▼

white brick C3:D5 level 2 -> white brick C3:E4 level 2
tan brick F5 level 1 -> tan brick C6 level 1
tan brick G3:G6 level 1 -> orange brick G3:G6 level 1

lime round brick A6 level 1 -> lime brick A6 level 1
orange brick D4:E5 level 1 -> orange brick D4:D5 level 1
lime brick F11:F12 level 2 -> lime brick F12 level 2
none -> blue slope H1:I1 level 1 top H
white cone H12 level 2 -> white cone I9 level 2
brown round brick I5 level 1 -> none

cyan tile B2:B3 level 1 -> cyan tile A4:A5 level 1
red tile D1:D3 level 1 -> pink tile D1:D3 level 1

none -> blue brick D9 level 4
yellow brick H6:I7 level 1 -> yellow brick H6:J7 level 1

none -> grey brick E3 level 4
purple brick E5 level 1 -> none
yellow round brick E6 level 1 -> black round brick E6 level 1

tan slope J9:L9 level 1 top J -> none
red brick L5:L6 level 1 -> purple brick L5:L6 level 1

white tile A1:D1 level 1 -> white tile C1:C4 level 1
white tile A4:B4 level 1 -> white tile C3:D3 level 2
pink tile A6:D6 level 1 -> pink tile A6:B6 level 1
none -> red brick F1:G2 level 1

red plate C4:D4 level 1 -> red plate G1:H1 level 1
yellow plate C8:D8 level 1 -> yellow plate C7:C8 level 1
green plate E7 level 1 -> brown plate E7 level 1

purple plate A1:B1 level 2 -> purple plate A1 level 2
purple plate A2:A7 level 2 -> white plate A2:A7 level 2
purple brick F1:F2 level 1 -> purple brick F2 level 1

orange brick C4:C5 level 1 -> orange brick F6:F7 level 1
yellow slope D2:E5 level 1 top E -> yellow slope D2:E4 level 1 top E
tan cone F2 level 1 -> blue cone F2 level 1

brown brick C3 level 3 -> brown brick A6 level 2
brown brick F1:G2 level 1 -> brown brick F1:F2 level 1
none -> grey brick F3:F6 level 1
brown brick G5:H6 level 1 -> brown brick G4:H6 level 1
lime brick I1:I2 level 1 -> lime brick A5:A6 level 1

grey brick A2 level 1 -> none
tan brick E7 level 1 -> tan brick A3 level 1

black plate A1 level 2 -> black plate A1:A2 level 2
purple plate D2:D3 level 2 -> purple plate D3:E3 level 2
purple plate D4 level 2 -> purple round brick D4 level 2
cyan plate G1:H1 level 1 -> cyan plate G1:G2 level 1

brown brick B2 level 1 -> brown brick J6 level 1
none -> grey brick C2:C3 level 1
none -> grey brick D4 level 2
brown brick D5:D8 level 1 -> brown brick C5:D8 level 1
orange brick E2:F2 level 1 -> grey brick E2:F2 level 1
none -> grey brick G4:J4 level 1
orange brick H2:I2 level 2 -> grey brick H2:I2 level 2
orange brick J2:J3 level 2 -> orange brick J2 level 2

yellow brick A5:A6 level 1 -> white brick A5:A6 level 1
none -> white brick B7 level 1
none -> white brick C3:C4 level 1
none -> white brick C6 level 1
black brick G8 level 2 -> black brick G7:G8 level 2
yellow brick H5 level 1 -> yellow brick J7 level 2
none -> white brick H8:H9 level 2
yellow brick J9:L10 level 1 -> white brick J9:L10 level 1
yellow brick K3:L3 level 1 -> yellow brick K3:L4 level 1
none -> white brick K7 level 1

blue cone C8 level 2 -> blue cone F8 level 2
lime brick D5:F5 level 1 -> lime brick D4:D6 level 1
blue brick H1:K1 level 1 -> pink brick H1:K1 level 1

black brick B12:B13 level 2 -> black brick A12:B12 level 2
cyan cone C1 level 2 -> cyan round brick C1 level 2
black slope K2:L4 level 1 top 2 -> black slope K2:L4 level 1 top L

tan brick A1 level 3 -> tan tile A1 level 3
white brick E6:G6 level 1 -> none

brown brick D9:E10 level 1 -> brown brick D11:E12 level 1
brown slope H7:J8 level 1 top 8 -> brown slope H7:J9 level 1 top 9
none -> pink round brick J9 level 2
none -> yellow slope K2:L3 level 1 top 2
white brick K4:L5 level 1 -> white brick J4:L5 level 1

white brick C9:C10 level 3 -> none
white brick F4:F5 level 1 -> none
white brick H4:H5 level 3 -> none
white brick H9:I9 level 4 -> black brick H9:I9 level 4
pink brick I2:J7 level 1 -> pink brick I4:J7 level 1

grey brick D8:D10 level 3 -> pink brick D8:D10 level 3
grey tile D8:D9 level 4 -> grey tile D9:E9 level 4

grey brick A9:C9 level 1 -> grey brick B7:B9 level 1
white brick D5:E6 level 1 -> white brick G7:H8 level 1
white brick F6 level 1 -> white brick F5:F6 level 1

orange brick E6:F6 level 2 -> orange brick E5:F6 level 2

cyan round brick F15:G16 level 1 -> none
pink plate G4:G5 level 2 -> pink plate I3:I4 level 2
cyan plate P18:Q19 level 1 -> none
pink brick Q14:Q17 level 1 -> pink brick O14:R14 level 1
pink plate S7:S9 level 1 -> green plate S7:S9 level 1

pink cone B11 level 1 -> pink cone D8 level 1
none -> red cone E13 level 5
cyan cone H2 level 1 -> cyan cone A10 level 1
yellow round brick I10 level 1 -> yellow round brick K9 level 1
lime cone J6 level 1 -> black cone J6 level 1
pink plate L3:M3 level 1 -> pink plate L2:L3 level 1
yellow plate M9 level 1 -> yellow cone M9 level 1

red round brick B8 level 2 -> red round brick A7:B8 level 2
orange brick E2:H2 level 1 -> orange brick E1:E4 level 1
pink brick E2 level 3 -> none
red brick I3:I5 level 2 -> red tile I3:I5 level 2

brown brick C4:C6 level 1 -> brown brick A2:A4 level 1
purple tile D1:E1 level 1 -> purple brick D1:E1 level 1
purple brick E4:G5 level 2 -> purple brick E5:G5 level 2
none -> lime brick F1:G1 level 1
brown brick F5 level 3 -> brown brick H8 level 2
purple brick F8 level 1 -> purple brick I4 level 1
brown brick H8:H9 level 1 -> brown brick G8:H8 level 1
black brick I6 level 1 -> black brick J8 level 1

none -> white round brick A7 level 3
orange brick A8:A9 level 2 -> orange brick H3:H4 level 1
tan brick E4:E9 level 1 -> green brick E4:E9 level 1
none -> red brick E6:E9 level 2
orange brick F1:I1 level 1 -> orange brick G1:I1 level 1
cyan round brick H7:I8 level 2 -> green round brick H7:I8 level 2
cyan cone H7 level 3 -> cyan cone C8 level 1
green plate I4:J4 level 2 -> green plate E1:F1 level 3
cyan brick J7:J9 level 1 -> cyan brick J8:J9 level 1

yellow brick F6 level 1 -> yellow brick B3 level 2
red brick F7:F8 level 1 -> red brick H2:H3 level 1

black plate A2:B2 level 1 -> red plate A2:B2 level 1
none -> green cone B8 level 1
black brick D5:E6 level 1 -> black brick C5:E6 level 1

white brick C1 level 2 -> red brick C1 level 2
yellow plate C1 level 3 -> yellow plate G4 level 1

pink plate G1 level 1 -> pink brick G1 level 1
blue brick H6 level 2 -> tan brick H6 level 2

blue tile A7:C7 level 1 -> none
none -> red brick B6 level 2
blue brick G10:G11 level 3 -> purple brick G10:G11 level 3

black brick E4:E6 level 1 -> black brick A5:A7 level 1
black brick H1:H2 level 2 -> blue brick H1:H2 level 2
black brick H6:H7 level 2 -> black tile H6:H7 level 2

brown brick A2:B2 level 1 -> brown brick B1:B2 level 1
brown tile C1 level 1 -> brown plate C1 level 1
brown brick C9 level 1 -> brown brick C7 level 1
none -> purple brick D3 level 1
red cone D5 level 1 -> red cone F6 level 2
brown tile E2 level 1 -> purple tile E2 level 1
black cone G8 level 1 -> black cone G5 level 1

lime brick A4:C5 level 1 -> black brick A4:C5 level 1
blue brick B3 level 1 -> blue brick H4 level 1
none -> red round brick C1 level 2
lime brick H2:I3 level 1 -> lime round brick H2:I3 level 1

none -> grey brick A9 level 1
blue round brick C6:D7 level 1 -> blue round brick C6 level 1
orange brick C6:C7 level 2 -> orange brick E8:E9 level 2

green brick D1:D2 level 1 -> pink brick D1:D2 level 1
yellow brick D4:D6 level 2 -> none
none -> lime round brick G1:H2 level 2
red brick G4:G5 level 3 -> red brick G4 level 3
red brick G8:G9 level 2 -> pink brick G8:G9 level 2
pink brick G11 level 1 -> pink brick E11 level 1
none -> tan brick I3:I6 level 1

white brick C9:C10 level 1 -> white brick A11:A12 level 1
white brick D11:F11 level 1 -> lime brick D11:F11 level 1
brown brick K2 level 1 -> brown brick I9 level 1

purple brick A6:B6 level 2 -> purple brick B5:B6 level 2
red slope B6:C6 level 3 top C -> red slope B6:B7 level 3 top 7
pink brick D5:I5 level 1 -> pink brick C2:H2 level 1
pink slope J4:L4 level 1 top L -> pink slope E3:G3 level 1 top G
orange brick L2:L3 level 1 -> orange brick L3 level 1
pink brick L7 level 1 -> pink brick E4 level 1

▲

§ **What you are asked to do**:
Beginning at the line with "red brick I3:I5" and ending at the line with "brown brick F5", reproduce each line of the data above exactly, and add no other lines.

§ **Output of the task**:
red brick I3:I5 level 2 -> red tile I3:I5 level 2

brown brick C4:C6 level 1 -> brown brick A2:A4 level 1
purple tile D1:E1 level 1 -> purple brick D1:E1 level 1
purple brick E4:G5 level 2 -> purple brick E5:G5 level 2
none -> lime brick F1:G1 level 1
brown brick F5 level 3 -> brown brick H8 level 2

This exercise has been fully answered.